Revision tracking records
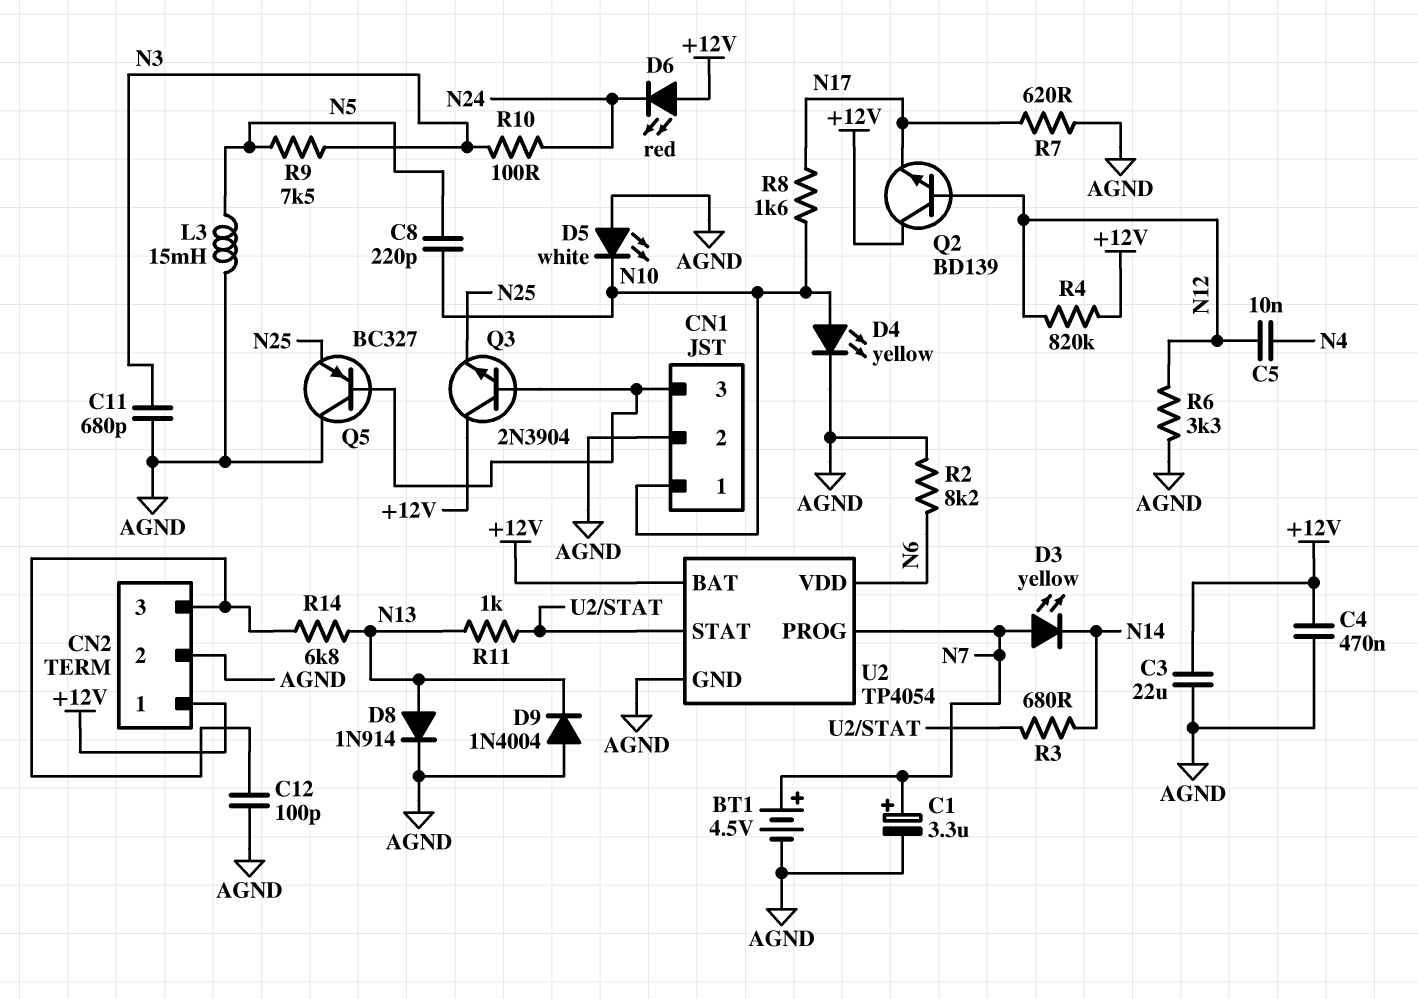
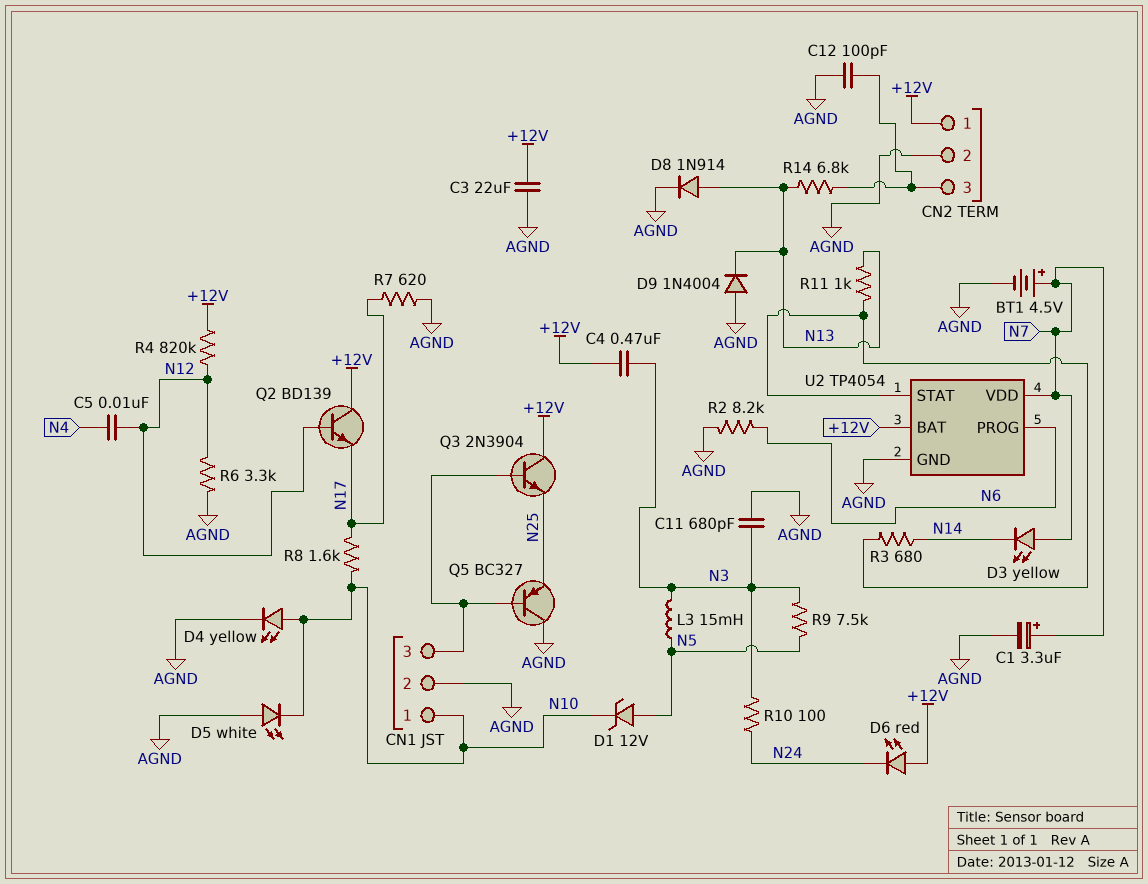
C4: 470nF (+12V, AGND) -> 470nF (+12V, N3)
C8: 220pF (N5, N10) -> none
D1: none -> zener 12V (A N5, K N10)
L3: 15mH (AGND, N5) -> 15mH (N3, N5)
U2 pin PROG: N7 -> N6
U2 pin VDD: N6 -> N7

* * *

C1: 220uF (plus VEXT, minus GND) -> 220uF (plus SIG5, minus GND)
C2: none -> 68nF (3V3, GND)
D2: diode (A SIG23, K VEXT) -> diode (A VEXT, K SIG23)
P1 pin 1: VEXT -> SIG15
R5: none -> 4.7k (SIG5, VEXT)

**Task brief:** Taking the lines above, repeat exactly those from the line that contains "C4: 470nF (+12V, AGND) -> 470nF (+12V, N3)" through the line that contains "U2 pin VDD: N6 -> N7", and both of those lines as well. Include nothing else.

**Task response:**
C4: 470nF (+12V, AGND) -> 470nF (+12V, N3)
C8: 220pF (N5, N10) -> none
D1: none -> zener 12V (A N5, K N10)
L3: 15mH (AGND, N5) -> 15mH (N3, N5)
U2 pin PROG: N7 -> N6
U2 pin VDD: N6 -> N7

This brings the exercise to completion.